EXERCISE AIM: In the listing below, how many lines hold "orange"? Give the number only.
--------------------------------
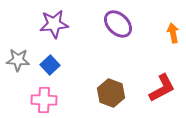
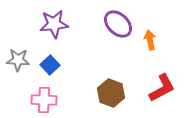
orange arrow: moved 23 px left, 7 px down
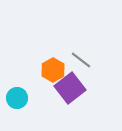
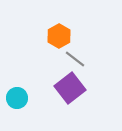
gray line: moved 6 px left, 1 px up
orange hexagon: moved 6 px right, 34 px up
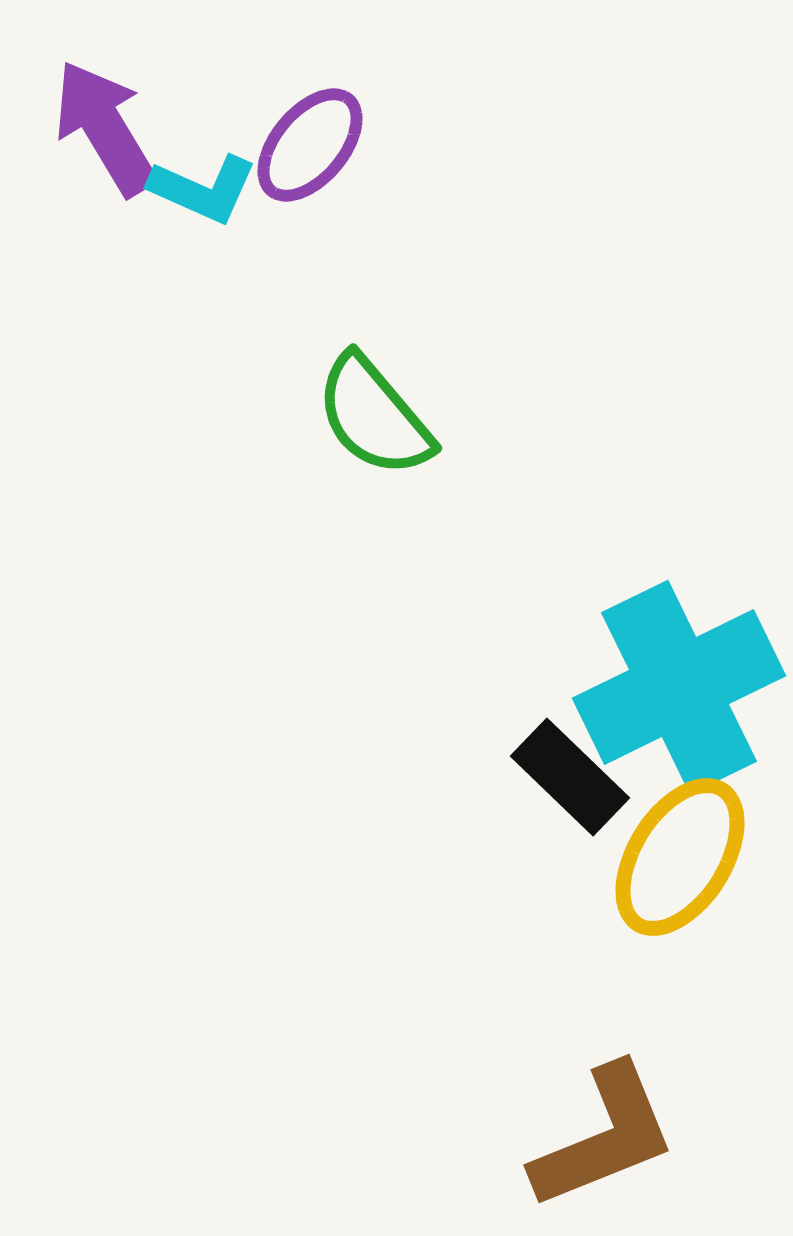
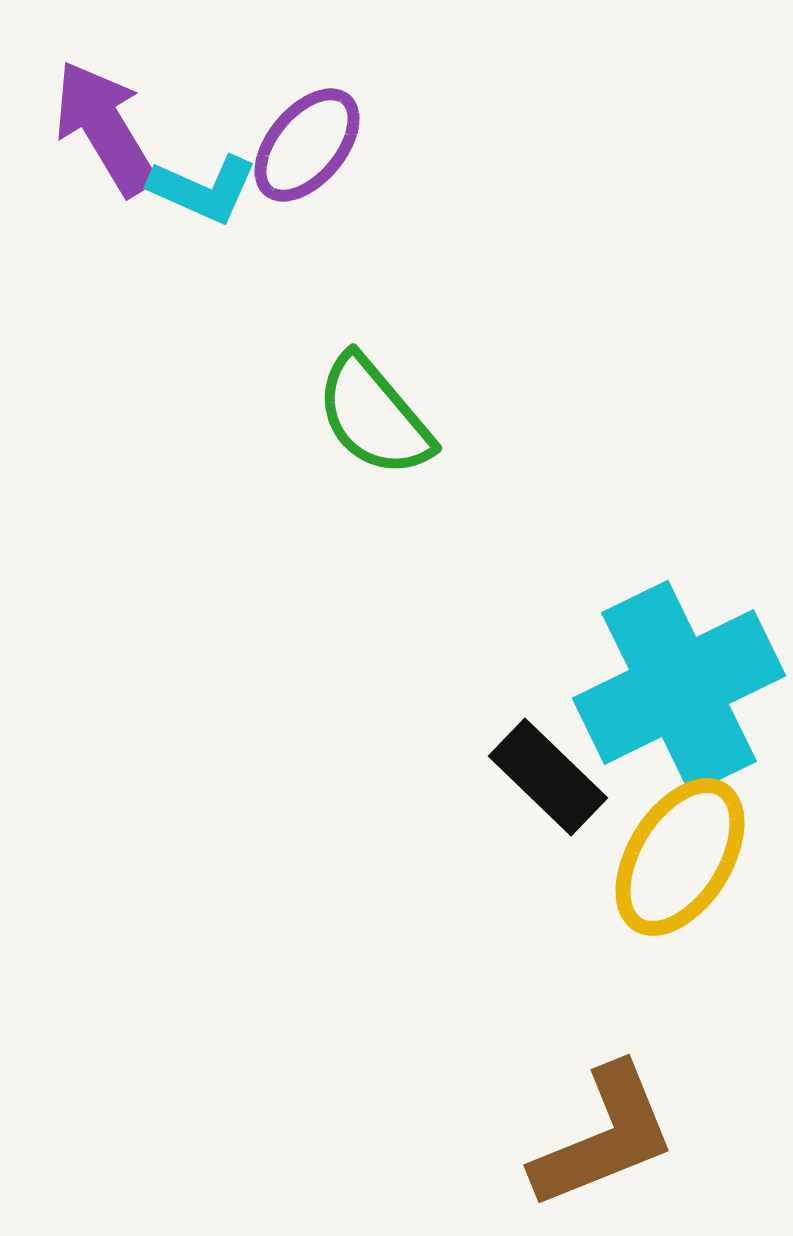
purple ellipse: moved 3 px left
black rectangle: moved 22 px left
--------------------------------
EXERCISE ANSWER: 2